_Task brief_.
Only the lines from the one containing "C4: 220pF (CV, VDD) -> 220pF (CV, DGND)" through the end of the data below should be copied, each exactly as written and with both ends kept.

BEGIN Task data

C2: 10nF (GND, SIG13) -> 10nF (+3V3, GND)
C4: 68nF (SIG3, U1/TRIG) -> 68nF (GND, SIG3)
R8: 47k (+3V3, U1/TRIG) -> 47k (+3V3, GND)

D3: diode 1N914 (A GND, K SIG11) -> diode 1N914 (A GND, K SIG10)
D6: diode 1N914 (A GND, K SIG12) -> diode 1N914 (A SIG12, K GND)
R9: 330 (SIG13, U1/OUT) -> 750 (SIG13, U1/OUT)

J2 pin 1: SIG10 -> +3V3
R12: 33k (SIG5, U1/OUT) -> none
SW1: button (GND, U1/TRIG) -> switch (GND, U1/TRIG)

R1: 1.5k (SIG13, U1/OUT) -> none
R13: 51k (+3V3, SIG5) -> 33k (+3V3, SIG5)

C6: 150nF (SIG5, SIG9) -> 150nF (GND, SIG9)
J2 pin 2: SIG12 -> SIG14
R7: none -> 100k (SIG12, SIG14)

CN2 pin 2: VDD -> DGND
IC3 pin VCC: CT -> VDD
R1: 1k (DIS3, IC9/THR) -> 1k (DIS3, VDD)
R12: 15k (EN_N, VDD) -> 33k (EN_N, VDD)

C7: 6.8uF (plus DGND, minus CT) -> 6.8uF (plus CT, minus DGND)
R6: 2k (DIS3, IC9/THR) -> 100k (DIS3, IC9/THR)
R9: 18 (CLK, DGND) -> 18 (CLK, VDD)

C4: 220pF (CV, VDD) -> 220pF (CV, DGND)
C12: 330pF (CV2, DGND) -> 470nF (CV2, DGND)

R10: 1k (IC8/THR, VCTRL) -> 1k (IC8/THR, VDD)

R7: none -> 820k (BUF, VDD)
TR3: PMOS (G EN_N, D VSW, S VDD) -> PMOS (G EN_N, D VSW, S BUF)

END Task data

_Output for this task_.
C4: 220pF (CV, VDD) -> 220pF (CV, DGND)
C12: 330pF (CV2, DGND) -> 470nF (CV2, DGND)

R10: 1k (IC8/THR, VCTRL) -> 1k (IC8/THR, VDD)

R7: none -> 820k (BUF, VDD)
TR3: PMOS (G EN_N, D VSW, S VDD) -> PMOS (G EN_N, D VSW, S BUF)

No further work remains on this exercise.